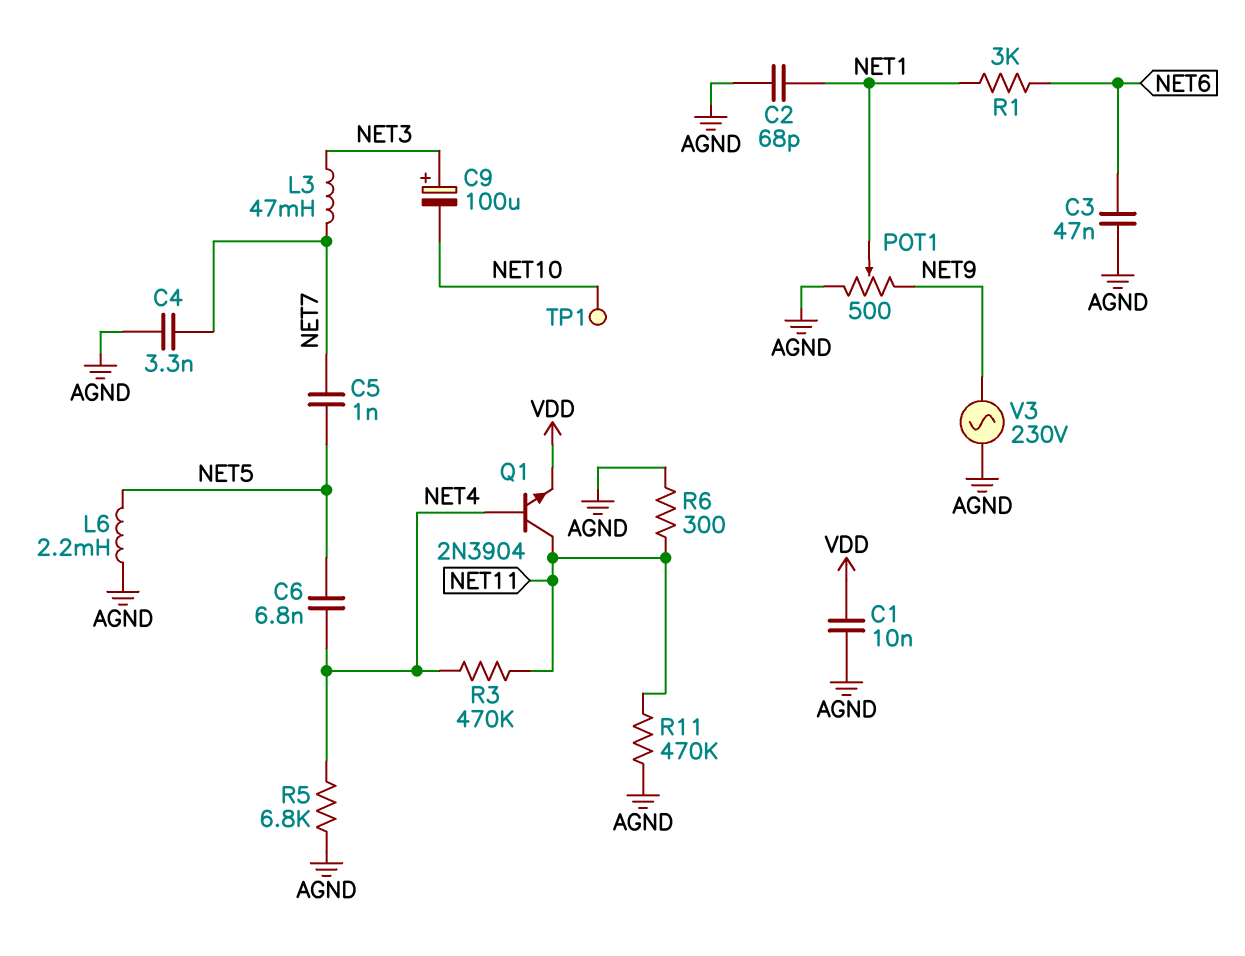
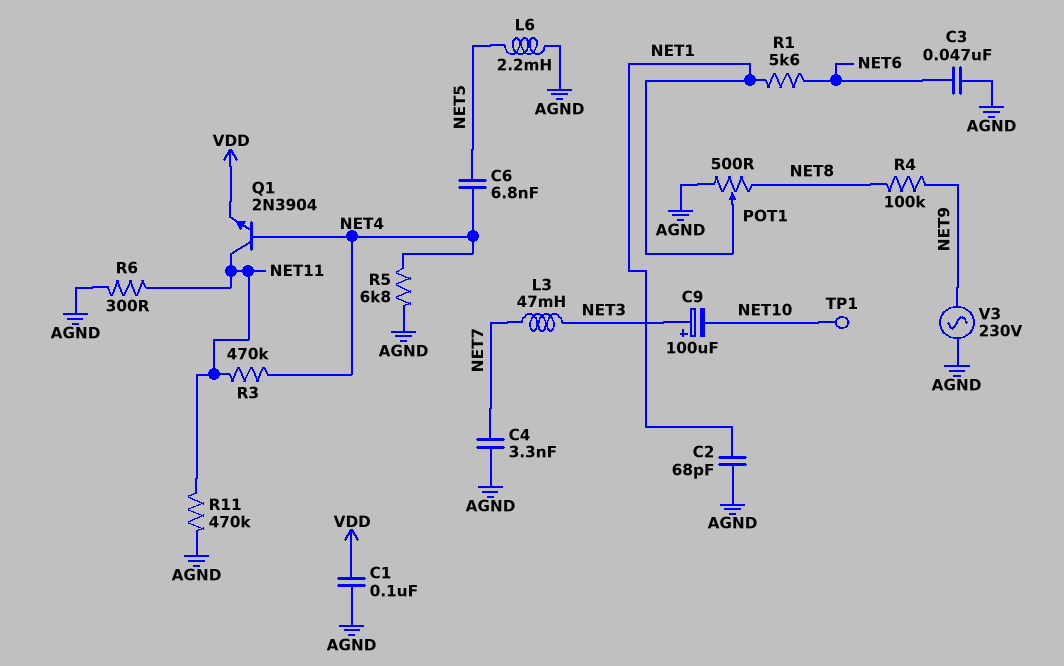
C1: 10nF (AGND, VDD) -> 100nF (AGND, VDD)
C5: 1nF (NET5, NET7) -> none
POT1: 500 (AGND, NET9, wiper NET1) -> 500 (AGND, NET8, wiper NET1)
R1: 3k (NET1, NET6) -> 5.6k (NET1, NET6)
R4: none -> 100k (NET8, NET9)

------------------------------------------------------------------------

Work instruction: Exactly as written, copy out the listing, but without any pictures.

Problem solution:
C1: 10nF (AGND, VDD) -> 100nF (AGND, VDD)
C5: 1nF (NET5, NET7) -> none
POT1: 500 (AGND, NET9, wiper NET1) -> 500 (AGND, NET8, wiper NET1)
R1: 3k (NET1, NET6) -> 5.6k (NET1, NET6)
R4: none -> 100k (NET8, NET9)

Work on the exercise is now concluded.